Direction: Reproduce the data below verbatim, from its first line through the line containing "Seville: none -> 9:34", with both of those lines included.

Data to use:
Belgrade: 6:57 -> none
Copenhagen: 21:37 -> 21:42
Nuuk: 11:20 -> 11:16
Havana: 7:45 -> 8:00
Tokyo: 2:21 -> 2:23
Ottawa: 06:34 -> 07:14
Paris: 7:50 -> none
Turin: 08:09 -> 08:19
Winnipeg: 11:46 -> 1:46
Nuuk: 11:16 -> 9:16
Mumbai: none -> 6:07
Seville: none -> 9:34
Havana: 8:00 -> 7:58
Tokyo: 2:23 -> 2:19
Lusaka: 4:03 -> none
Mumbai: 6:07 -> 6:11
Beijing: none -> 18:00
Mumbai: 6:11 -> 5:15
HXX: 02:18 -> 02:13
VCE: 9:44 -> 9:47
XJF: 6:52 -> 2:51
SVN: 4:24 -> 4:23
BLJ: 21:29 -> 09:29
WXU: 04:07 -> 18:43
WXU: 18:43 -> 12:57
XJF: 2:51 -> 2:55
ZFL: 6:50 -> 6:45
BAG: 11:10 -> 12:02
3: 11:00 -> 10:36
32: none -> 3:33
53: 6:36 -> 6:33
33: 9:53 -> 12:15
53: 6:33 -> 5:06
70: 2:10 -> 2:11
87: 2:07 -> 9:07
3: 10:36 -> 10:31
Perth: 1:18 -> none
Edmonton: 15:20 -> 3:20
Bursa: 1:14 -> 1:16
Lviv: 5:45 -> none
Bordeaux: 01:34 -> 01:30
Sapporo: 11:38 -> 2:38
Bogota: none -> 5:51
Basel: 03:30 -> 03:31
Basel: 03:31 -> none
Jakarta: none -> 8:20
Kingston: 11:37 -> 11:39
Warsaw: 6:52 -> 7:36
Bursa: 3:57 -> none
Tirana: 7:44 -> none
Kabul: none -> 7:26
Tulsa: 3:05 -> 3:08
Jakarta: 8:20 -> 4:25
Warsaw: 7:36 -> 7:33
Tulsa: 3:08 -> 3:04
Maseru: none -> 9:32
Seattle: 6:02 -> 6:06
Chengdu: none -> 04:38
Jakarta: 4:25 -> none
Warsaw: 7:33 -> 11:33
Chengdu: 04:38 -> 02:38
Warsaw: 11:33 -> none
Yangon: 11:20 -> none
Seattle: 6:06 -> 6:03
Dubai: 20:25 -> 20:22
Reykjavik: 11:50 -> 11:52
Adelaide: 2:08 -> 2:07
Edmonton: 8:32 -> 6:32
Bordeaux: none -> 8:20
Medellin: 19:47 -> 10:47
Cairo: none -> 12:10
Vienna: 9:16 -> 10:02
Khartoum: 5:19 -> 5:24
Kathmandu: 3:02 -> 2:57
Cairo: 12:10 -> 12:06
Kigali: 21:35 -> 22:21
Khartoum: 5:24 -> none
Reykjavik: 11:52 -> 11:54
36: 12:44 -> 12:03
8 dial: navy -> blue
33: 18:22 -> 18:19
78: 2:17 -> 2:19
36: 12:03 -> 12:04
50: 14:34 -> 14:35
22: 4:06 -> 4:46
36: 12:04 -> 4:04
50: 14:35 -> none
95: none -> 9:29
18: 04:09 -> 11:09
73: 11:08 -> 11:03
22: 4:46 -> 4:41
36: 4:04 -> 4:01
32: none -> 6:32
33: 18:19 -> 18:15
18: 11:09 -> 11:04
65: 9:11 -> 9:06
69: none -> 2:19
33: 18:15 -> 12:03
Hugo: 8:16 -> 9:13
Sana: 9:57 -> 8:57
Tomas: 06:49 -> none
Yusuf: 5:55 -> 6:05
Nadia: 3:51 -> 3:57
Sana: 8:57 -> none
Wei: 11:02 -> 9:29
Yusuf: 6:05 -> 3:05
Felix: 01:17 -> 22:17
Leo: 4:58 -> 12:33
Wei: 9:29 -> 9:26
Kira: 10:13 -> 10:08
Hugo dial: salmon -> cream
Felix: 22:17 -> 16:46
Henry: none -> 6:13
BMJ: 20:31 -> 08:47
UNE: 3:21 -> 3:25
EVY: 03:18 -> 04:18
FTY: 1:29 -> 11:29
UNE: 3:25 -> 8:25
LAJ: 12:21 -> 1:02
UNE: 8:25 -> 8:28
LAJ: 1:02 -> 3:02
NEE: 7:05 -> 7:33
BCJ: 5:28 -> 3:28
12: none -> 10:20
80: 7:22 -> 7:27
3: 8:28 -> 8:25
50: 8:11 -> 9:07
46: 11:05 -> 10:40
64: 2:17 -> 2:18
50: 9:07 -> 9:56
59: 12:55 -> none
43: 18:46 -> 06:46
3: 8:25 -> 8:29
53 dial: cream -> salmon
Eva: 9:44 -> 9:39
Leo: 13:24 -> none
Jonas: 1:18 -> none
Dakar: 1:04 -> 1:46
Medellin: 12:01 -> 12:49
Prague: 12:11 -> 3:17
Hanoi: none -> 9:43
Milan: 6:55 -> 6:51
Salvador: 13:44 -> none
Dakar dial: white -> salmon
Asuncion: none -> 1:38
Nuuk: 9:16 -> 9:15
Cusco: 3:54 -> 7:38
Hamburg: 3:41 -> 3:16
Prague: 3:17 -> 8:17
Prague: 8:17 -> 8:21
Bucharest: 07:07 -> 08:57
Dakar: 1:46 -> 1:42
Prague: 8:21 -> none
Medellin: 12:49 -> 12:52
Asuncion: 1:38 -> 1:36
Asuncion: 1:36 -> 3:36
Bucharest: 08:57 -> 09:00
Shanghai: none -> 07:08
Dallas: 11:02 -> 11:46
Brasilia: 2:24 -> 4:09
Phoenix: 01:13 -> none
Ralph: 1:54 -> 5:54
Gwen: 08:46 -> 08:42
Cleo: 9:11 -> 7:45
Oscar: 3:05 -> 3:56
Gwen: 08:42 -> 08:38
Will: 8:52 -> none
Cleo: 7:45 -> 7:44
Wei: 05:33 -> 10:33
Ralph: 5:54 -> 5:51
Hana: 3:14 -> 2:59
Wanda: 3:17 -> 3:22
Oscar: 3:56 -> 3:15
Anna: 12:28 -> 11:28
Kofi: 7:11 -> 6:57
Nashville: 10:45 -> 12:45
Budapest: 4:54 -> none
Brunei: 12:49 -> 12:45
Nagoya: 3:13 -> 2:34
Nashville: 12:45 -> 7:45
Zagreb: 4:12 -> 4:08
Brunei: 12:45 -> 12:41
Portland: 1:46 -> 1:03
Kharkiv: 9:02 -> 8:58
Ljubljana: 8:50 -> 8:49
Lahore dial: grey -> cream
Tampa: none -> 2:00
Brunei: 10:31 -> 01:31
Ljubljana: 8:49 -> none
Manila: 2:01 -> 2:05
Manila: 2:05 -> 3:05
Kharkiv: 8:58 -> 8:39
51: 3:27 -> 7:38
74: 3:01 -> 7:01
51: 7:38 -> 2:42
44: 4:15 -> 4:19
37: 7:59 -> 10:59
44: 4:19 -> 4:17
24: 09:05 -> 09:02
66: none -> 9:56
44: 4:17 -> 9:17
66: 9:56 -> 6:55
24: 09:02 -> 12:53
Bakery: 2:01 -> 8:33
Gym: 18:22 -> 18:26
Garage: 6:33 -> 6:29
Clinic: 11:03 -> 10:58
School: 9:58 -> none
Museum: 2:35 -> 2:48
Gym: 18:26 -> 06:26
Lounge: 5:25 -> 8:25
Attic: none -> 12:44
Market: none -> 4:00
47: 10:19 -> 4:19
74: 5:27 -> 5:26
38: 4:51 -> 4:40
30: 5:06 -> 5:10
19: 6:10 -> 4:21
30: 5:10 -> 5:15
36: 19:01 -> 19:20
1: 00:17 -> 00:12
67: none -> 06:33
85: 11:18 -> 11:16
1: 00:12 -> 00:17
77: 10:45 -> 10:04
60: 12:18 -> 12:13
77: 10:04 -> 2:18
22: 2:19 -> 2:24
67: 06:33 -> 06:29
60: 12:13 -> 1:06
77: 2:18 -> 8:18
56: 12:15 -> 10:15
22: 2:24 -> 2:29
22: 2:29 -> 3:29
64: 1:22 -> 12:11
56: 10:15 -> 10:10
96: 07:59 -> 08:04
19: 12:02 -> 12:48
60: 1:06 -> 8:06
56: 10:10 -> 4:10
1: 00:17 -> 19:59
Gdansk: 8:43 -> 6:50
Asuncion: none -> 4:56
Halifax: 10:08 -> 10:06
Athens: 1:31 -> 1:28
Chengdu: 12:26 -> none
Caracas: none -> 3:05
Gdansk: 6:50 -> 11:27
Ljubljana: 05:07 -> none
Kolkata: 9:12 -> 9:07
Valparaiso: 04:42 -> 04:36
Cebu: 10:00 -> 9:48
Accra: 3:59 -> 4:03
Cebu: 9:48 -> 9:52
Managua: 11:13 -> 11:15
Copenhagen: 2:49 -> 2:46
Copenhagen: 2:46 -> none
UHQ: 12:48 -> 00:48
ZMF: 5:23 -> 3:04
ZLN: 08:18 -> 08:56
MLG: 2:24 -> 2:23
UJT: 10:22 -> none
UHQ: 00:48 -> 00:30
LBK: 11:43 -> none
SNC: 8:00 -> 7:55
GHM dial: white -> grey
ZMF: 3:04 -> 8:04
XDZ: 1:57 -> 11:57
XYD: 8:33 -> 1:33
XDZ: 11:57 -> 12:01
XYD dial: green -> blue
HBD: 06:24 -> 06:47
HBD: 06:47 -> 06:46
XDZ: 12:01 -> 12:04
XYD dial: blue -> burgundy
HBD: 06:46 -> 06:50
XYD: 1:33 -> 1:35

Response to this task:
Belgrade: 6:57 -> none
Copenhagen: 21:37 -> 21:42
Nuuk: 11:20 -> 11:16
Havana: 7:45 -> 8:00
Tokyo: 2:21 -> 2:23
Ottawa: 06:34 -> 07:14
Paris: 7:50 -> none
Turin: 08:09 -> 08:19
Winnipeg: 11:46 -> 1:46
Nuuk: 11:16 -> 9:16
Mumbai: none -> 6:07
Seville: none -> 9:34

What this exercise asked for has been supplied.